Records
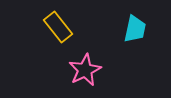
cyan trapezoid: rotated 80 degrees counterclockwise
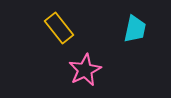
yellow rectangle: moved 1 px right, 1 px down
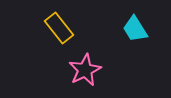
cyan trapezoid: rotated 136 degrees clockwise
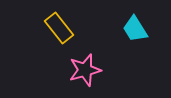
pink star: rotated 12 degrees clockwise
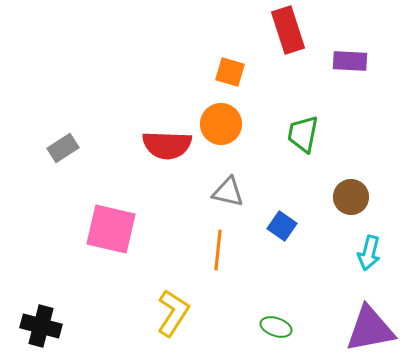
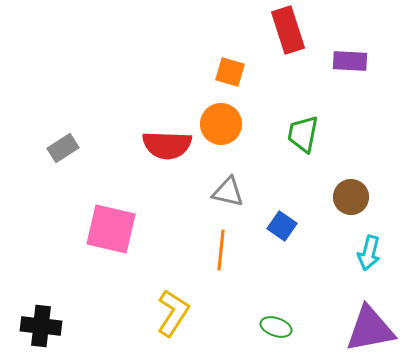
orange line: moved 3 px right
black cross: rotated 9 degrees counterclockwise
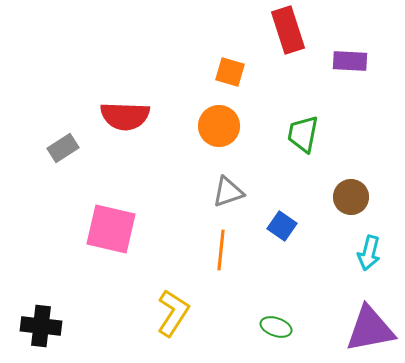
orange circle: moved 2 px left, 2 px down
red semicircle: moved 42 px left, 29 px up
gray triangle: rotated 32 degrees counterclockwise
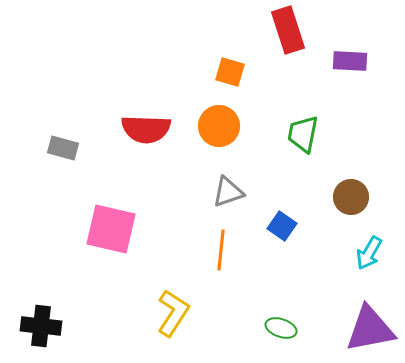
red semicircle: moved 21 px right, 13 px down
gray rectangle: rotated 48 degrees clockwise
cyan arrow: rotated 16 degrees clockwise
green ellipse: moved 5 px right, 1 px down
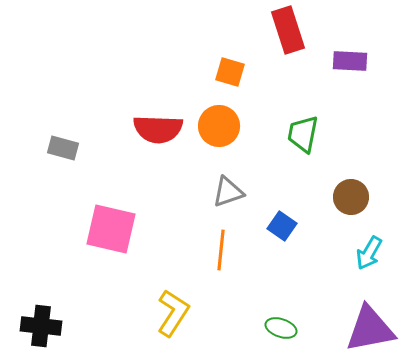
red semicircle: moved 12 px right
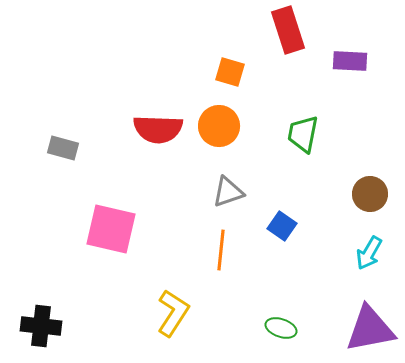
brown circle: moved 19 px right, 3 px up
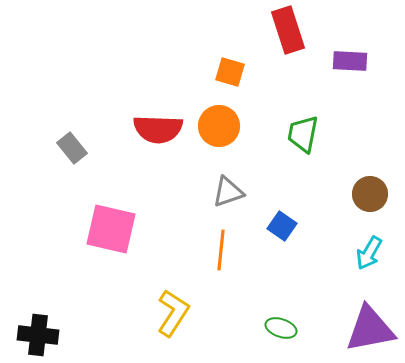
gray rectangle: moved 9 px right; rotated 36 degrees clockwise
black cross: moved 3 px left, 9 px down
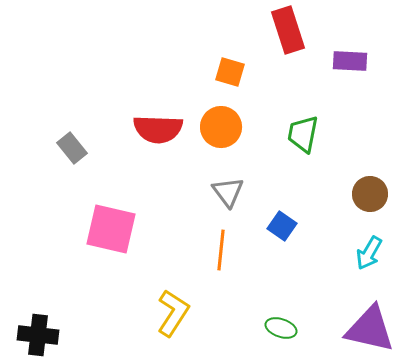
orange circle: moved 2 px right, 1 px down
gray triangle: rotated 48 degrees counterclockwise
purple triangle: rotated 24 degrees clockwise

- What you are asked to do
Retype every line of the rows above exactly, leaving out the picture lines.

- Reply
cyan trapezoid: rotated 80 degrees counterclockwise
yellow rectangle: moved 1 px right, 1 px down
cyan trapezoid: rotated 136 degrees clockwise
pink star: rotated 12 degrees clockwise
orange line: moved 3 px right
black cross: rotated 9 degrees counterclockwise
orange circle: moved 2 px left, 2 px down
red semicircle: moved 42 px left, 29 px up
gray triangle: rotated 32 degrees counterclockwise
red semicircle: moved 21 px right, 13 px down
gray rectangle: rotated 48 degrees clockwise
cyan arrow: rotated 16 degrees clockwise
green ellipse: moved 5 px right, 1 px down
red semicircle: moved 12 px right
brown circle: moved 19 px right, 3 px up
gray rectangle: moved 9 px right; rotated 36 degrees clockwise
black cross: moved 3 px left, 9 px down
orange circle: moved 2 px right, 1 px down
gray triangle: rotated 48 degrees counterclockwise
purple triangle: rotated 24 degrees clockwise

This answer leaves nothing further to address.